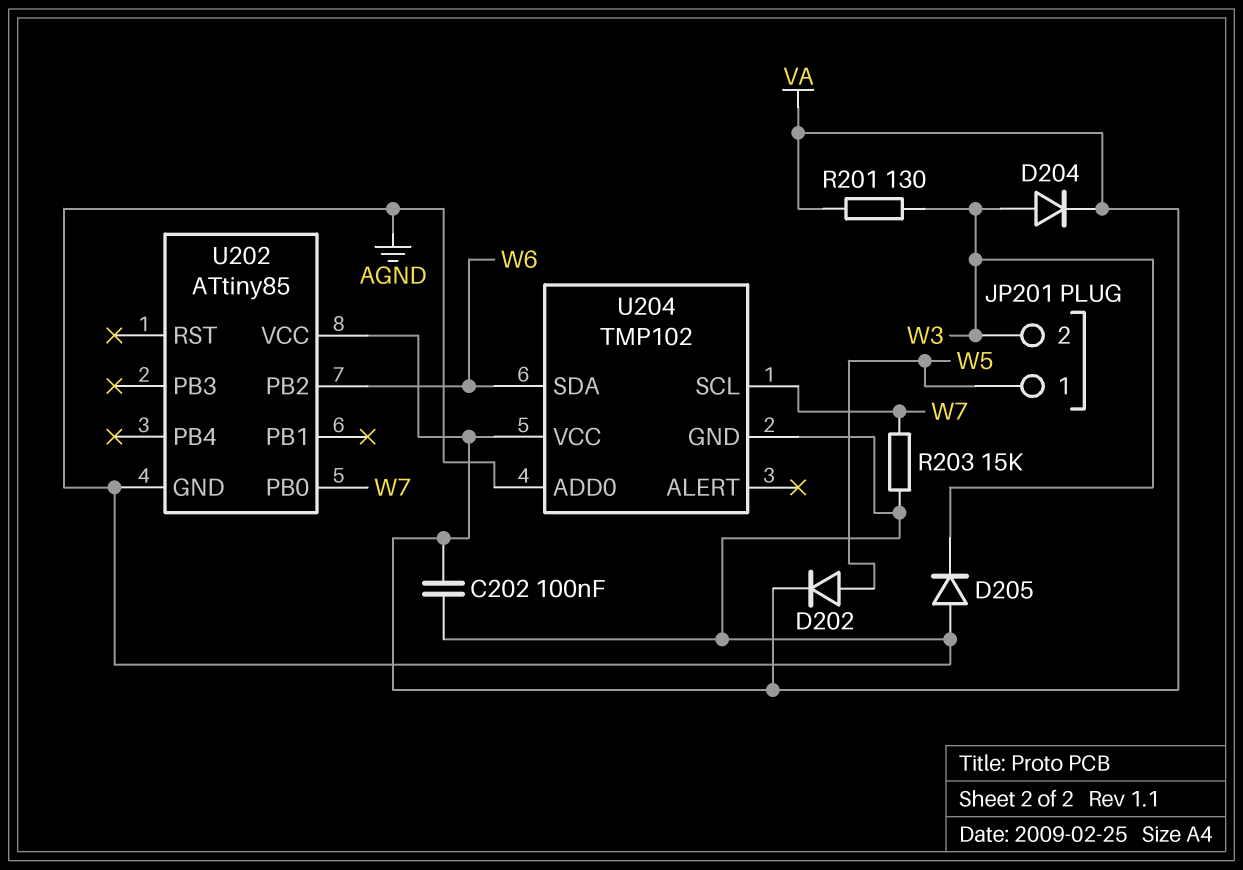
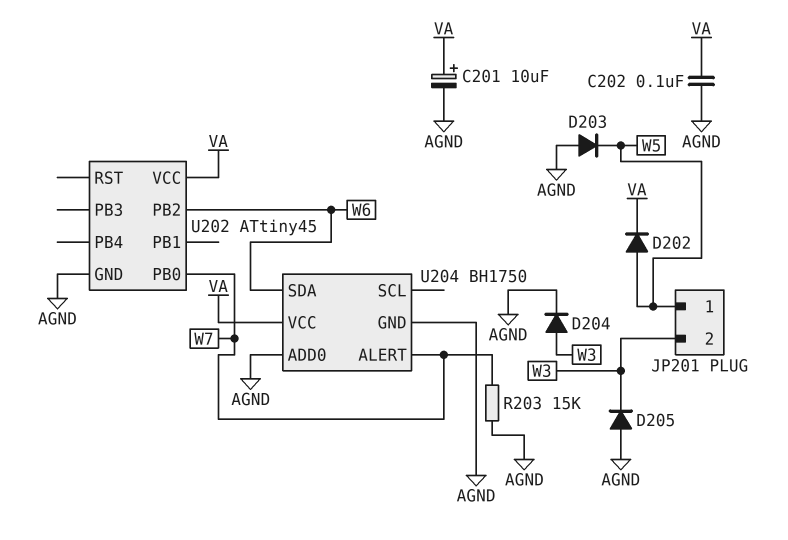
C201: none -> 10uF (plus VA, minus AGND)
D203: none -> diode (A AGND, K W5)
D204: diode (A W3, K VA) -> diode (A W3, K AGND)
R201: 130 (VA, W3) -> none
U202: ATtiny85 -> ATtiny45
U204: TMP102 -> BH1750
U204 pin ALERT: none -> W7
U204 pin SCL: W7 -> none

..............................

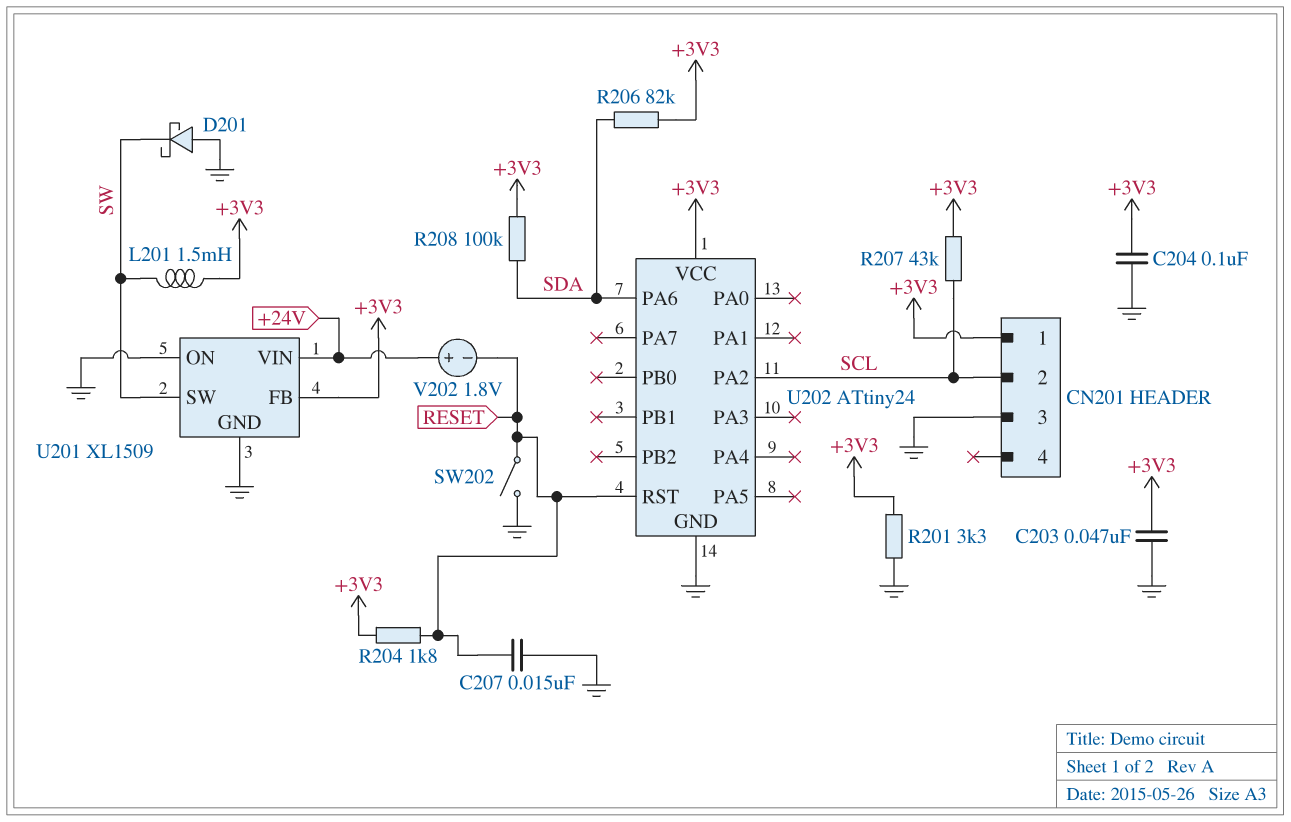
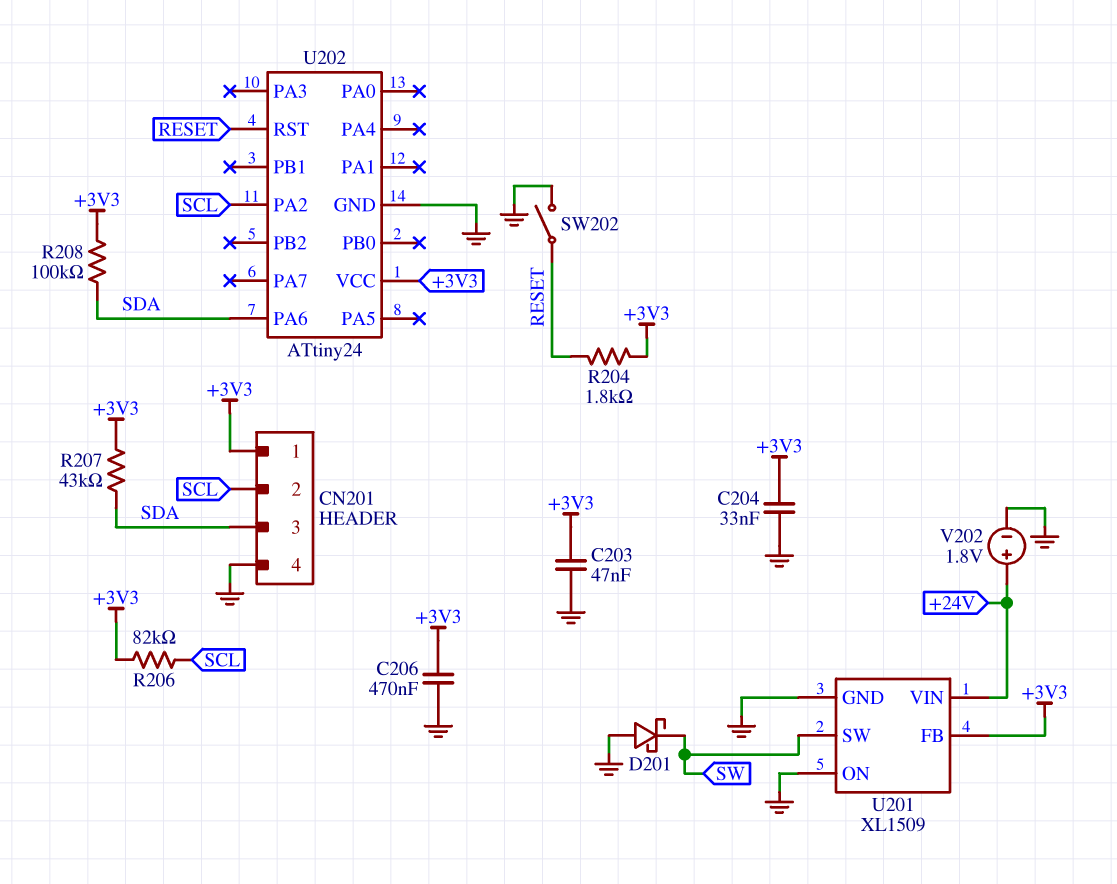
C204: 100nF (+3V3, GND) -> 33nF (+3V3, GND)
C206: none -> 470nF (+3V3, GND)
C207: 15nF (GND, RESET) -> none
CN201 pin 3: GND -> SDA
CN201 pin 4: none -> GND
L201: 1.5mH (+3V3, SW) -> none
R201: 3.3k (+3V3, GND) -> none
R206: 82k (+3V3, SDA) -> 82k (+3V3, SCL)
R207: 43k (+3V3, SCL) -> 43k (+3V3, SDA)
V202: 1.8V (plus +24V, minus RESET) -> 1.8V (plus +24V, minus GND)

..............................

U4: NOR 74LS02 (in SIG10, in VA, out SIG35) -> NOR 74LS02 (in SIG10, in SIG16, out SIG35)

..............................

* **Your objective**: Take from the material above the lines running from the one with "C201: none -> 10uF (plus VA, minus AGND)" through the one with "U204 pin SCL: W7 -> none", and repeat them exactly, with nothing else.

* **Completed task**:
C201: none -> 10uF (plus VA, minus AGND)
D203: none -> diode (A AGND, K W5)
D204: diode (A W3, K VA) -> diode (A W3, K AGND)
R201: 130 (VA, W3) -> none
U202: ATtiny85 -> ATtiny45
U204: TMP102 -> BH1750
U204 pin ALERT: none -> W7
U204 pin SCL: W7 -> none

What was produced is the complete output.